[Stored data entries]
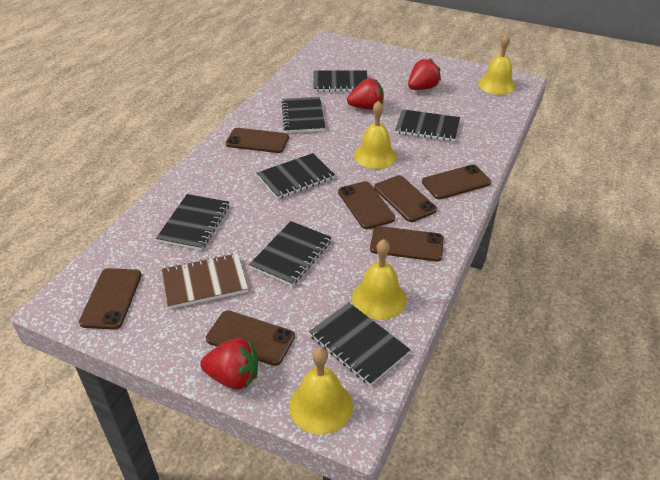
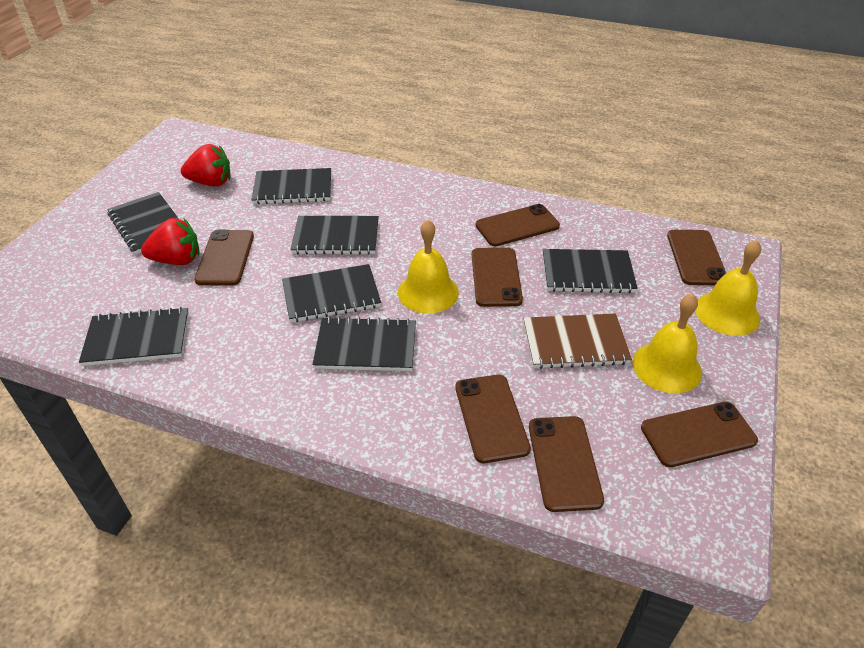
red strawberry: 3 -> 2
yellow bell: 4 -> 3

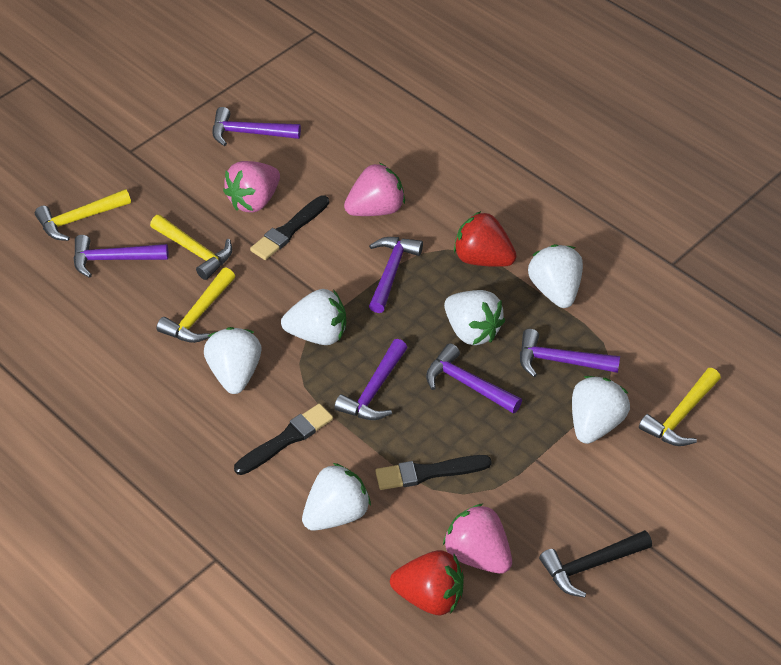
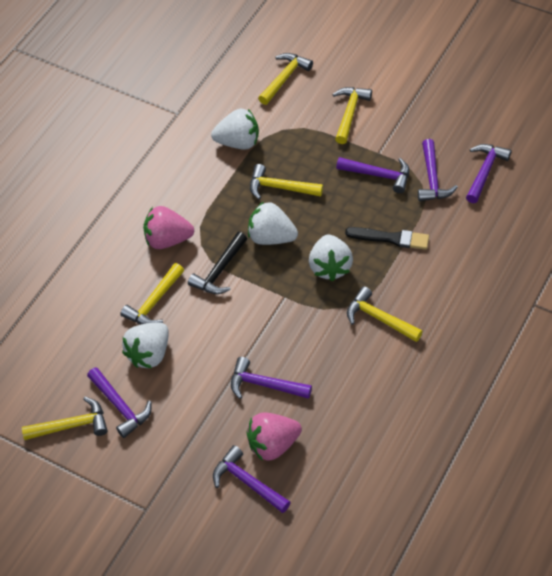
black brush: 3 -> 1
pink strawberry: 3 -> 2
red strawberry: 2 -> 0
white strawberry: 6 -> 4
yellow hammer: 4 -> 6

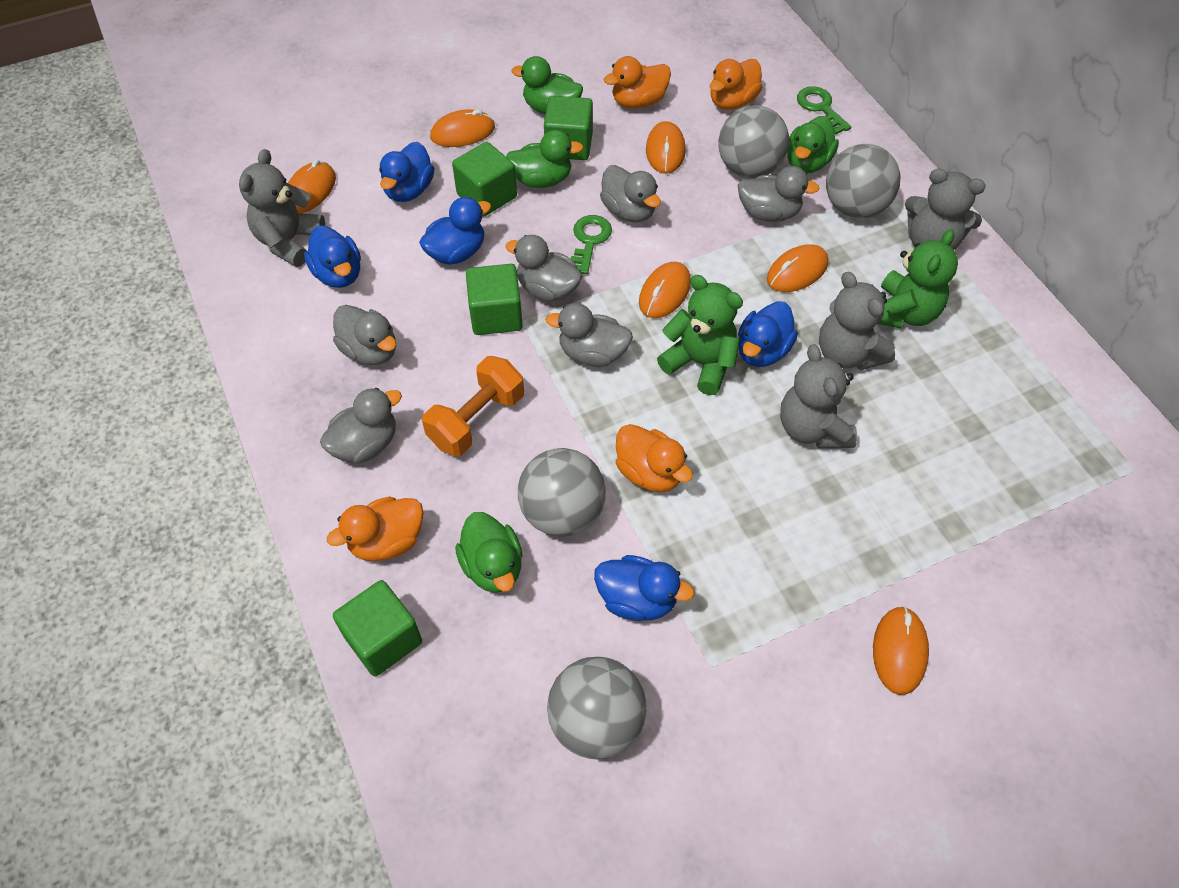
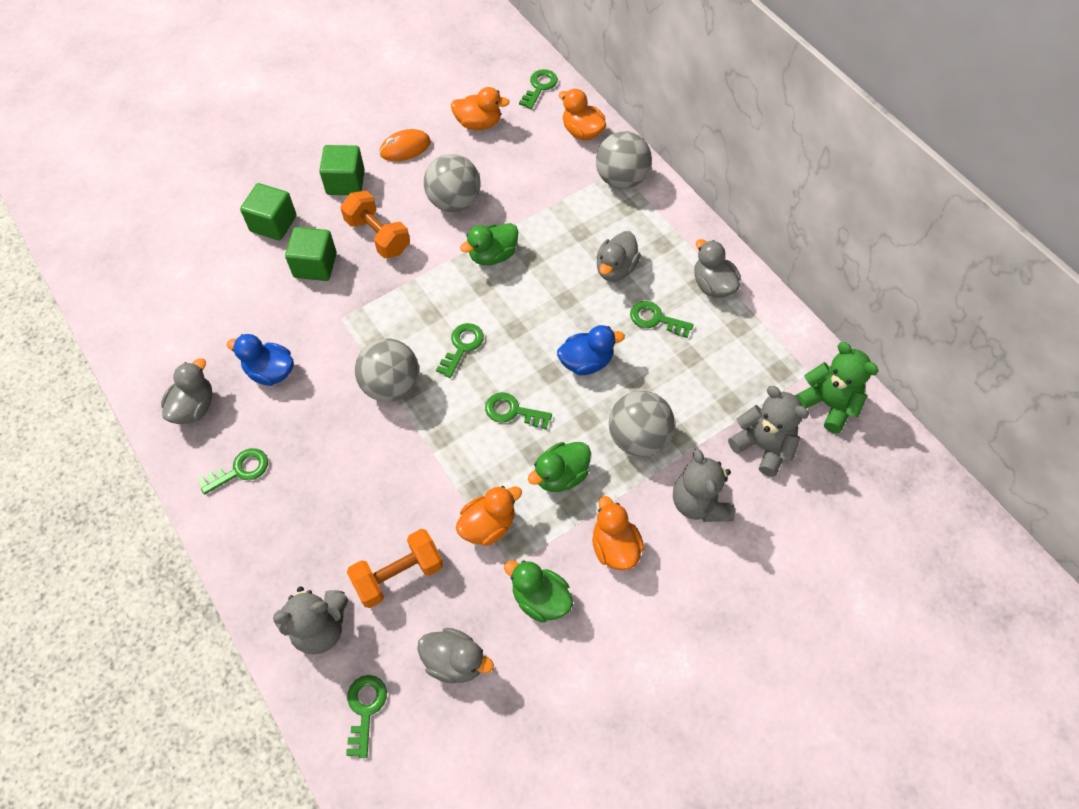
blue duck: 5 -> 2
green cube: 4 -> 3
green duck: 4 -> 3
green key: 2 -> 6
green teddy bear: 2 -> 1
grey duck: 6 -> 4
grey teddy bear: 4 -> 3
orange dumbbell: 1 -> 2
orange mouse: 6 -> 1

* _Exercise objective_
Nothing but the records themselves, exact and complete, should be returned; leave the pictures out.

* _Output below_
red strawberry: 3 -> 2
yellow bell: 4 -> 3

black brush: 3 -> 1
pink strawberry: 3 -> 2
red strawberry: 2 -> 0
white strawberry: 6 -> 4
yellow hammer: 4 -> 6

blue duck: 5 -> 2
green cube: 4 -> 3
green duck: 4 -> 3
green key: 2 -> 6
green teddy bear: 2 -> 1
grey duck: 6 -> 4
grey teddy bear: 4 -> 3
orange dumbbell: 1 -> 2
orange mouse: 6 -> 1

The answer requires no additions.